**TASK DETAILS**
Among the lines below, the one containing "SW1: button (GND, N009) -> switch (GND, N009)" opens the range and the one containing "R8: 47k (AMP2, BR_R) -> 3.9k (AMP2, BR_R)" closes it. Print that range exactly, without the pictures.

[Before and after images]

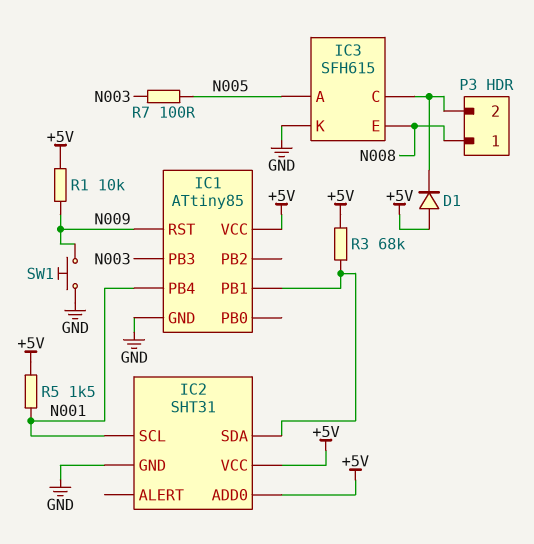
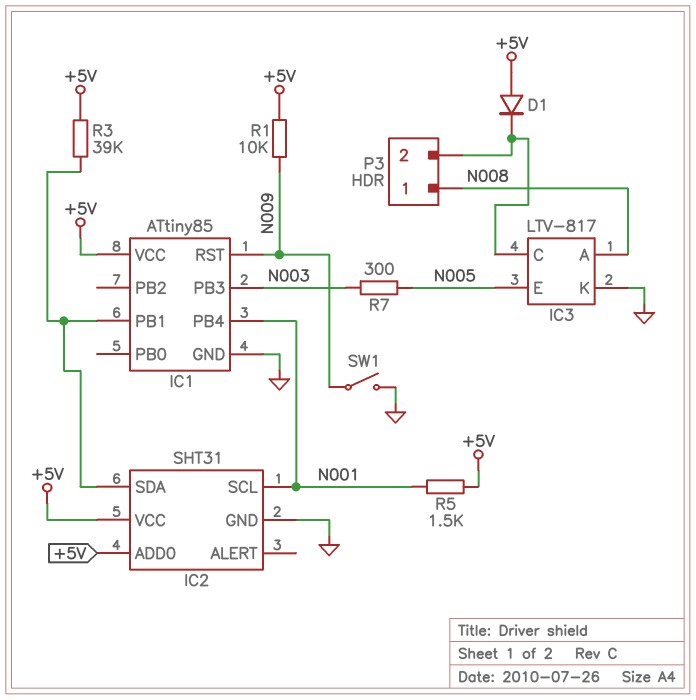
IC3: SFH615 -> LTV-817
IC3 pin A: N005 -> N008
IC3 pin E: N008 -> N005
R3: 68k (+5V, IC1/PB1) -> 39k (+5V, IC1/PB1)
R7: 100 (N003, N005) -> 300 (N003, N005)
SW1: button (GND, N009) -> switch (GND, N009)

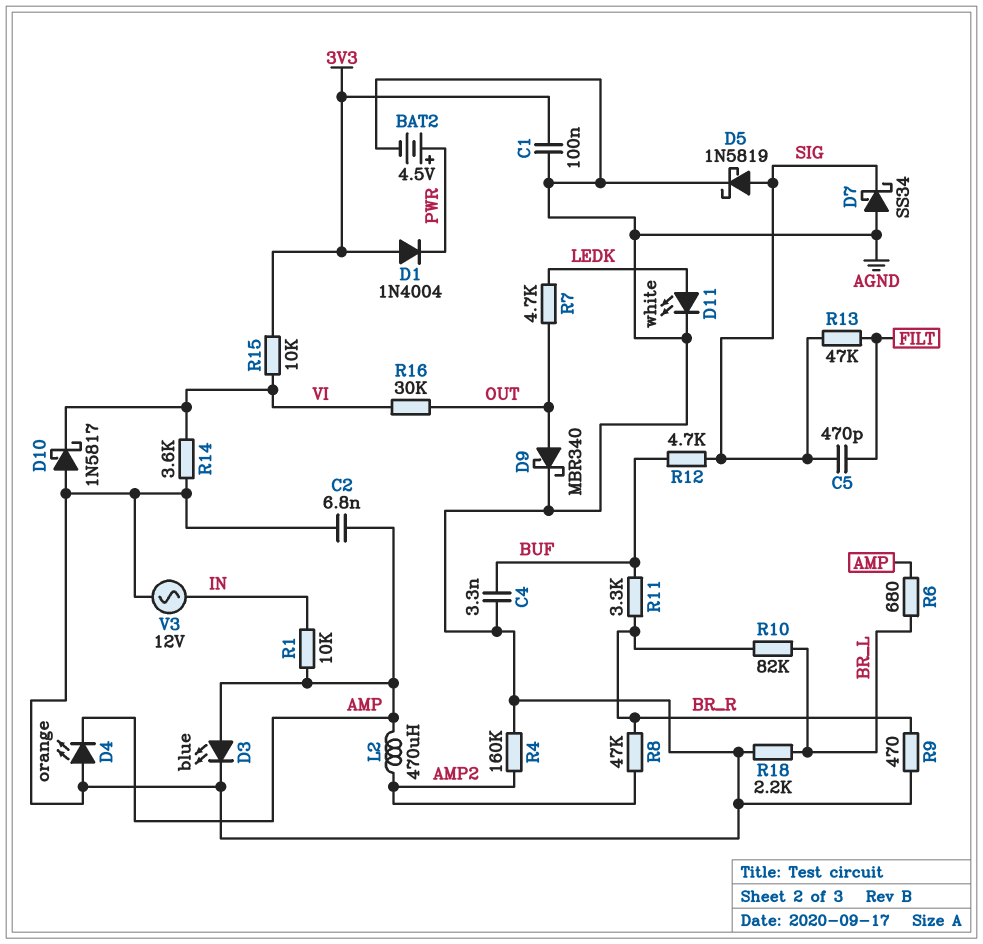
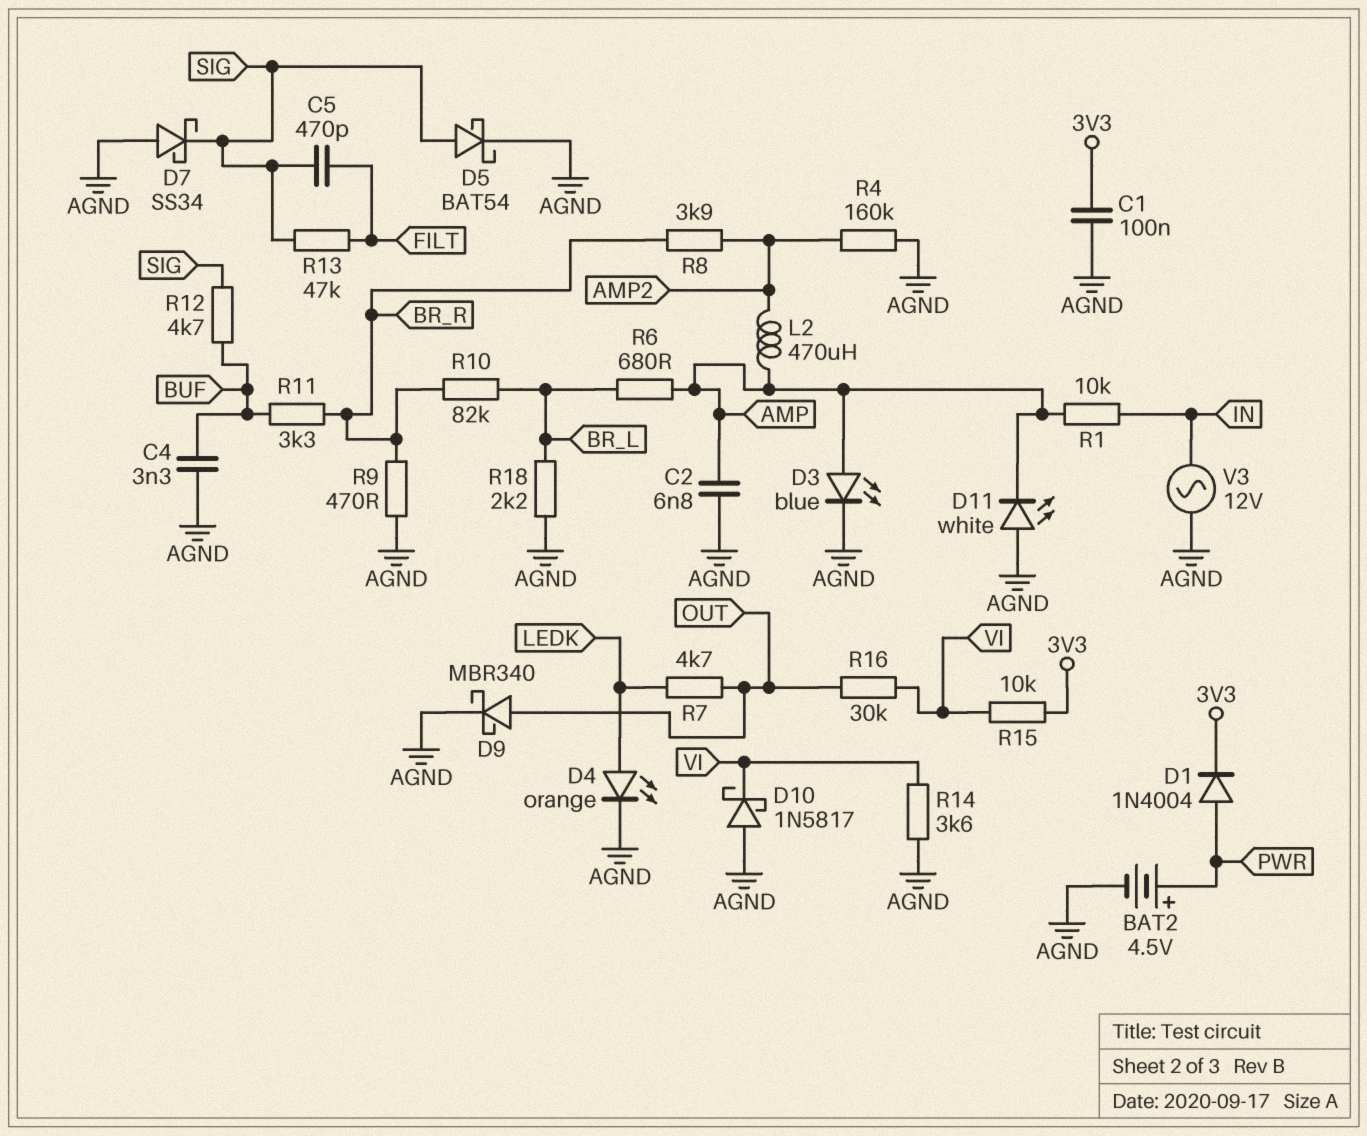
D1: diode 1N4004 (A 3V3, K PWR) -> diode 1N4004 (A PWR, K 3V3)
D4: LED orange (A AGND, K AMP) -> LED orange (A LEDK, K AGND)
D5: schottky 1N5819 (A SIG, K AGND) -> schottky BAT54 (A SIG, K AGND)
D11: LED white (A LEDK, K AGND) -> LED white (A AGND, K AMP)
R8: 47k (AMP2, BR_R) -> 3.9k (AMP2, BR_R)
---
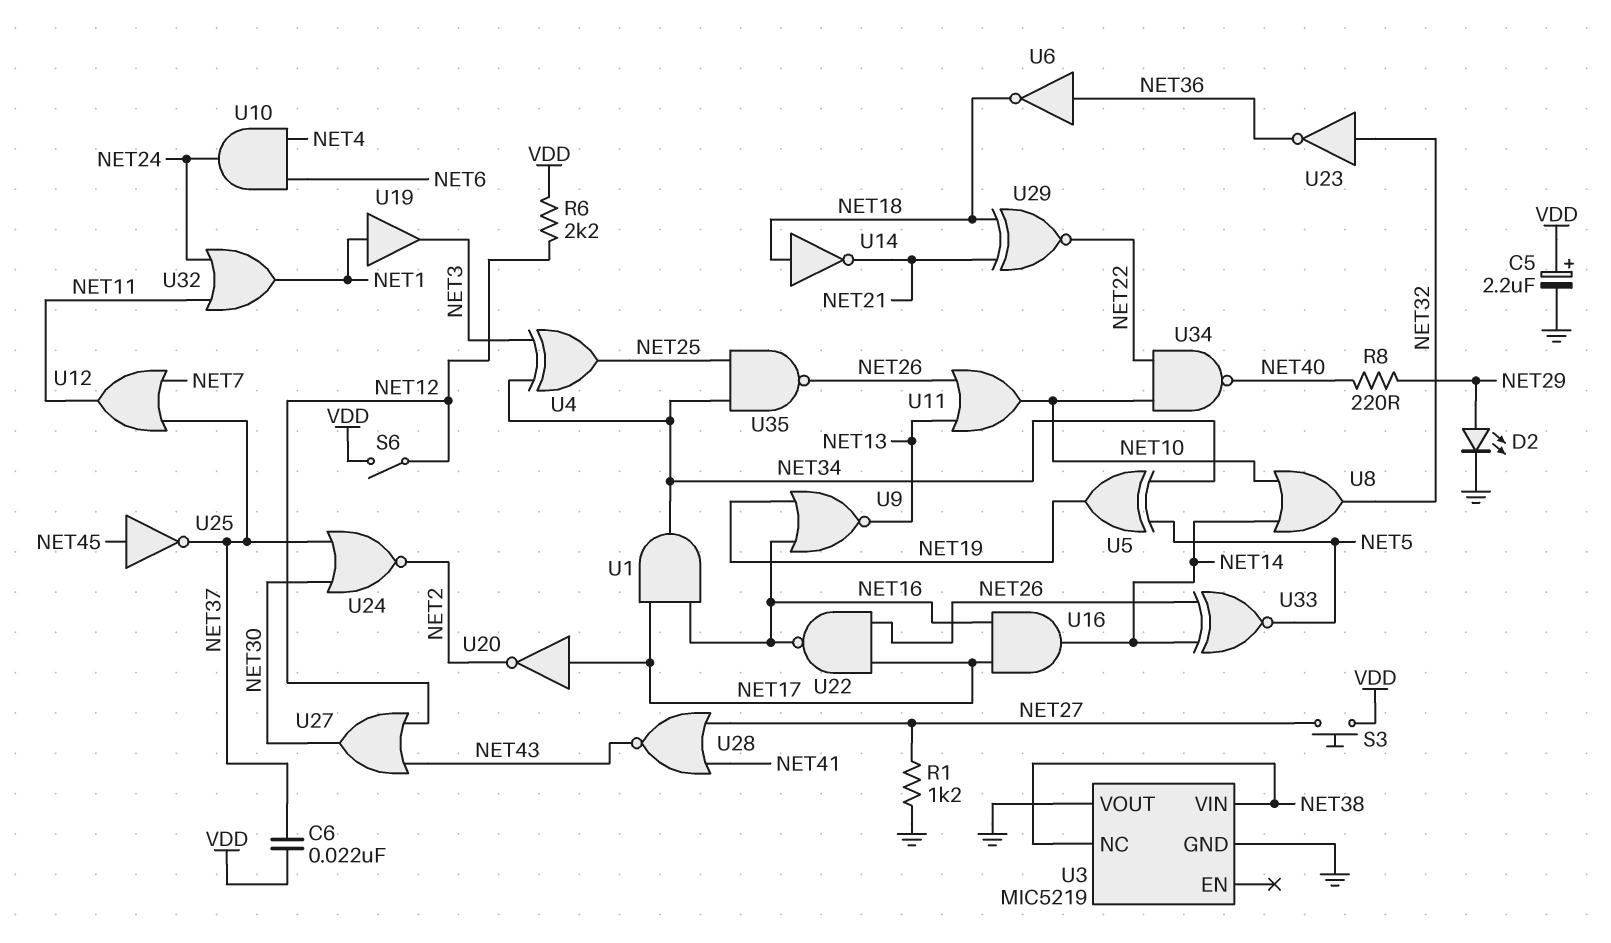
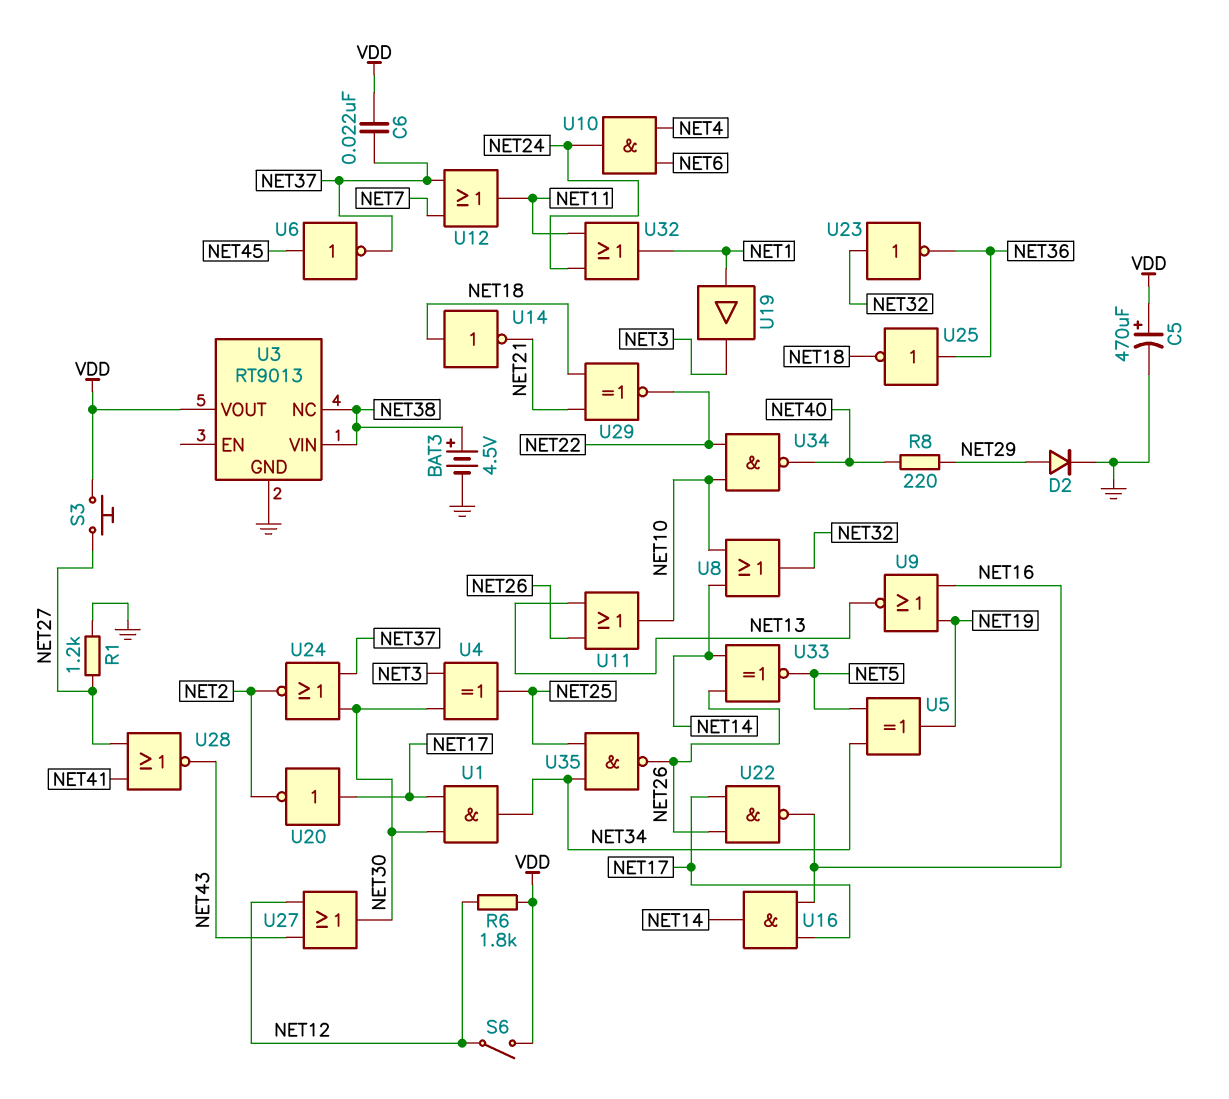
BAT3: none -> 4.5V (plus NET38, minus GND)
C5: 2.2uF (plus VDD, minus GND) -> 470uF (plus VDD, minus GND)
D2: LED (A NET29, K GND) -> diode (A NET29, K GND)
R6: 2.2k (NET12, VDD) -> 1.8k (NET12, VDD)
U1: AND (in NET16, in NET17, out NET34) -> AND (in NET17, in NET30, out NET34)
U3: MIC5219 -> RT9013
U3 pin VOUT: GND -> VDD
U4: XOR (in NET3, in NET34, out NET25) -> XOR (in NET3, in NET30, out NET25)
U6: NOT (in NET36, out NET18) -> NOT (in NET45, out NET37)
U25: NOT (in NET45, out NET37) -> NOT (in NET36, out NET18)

**EXERCISE SOLUTION**
SW1: button (GND, N009) -> switch (GND, N009)

D1: diode 1N4004 (A 3V3, K PWR) -> diode 1N4004 (A PWR, K 3V3)
D4: LED orange (A AGND, K AMP) -> LED orange (A LEDK, K AGND)
D5: schottky 1N5819 (A SIG, K AGND) -> schottky BAT54 (A SIG, K AGND)
D11: LED white (A LEDK, K AGND) -> LED white (A AGND, K AMP)
R8: 47k (AMP2, BR_R) -> 3.9k (AMP2, BR_R)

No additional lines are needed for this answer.